**Data below**
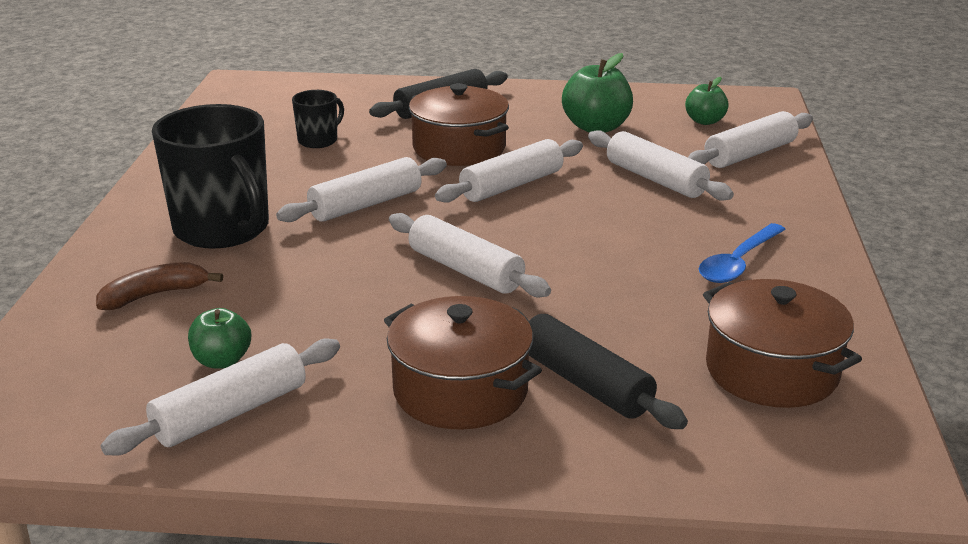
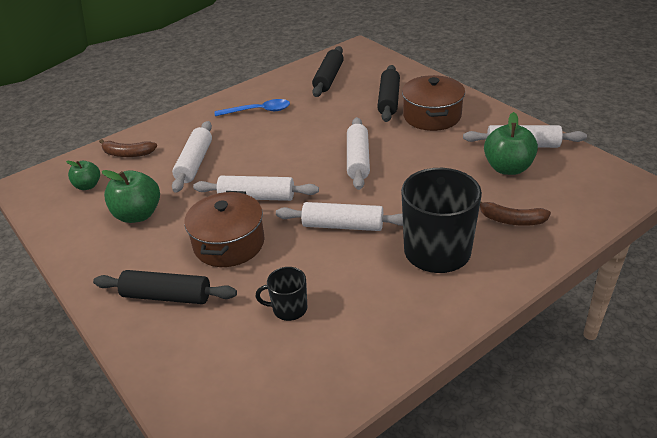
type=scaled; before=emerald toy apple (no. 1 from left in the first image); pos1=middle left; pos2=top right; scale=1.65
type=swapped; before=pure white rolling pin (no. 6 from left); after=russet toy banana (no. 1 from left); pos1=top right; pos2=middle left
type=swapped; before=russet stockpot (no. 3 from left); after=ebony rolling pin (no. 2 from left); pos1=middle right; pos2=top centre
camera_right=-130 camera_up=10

**Work required**
Could you retype every line above exactly as it appears, skipping the pictures?

**Exercise output**
type=scaled; before=emerald toy apple (no. 1 from left in the first image); pos1=middle left; pos2=top right; scale=1.65
type=swapped; before=pure white rolling pin (no. 6 from left); after=russet toy banana (no. 1 from left); pos1=top right; pos2=middle left
type=swapped; before=russet stockpot (no. 3 from left); after=ebony rolling pin (no. 2 from left); pos1=middle right; pos2=top centre
camera_right=-130 camera_up=10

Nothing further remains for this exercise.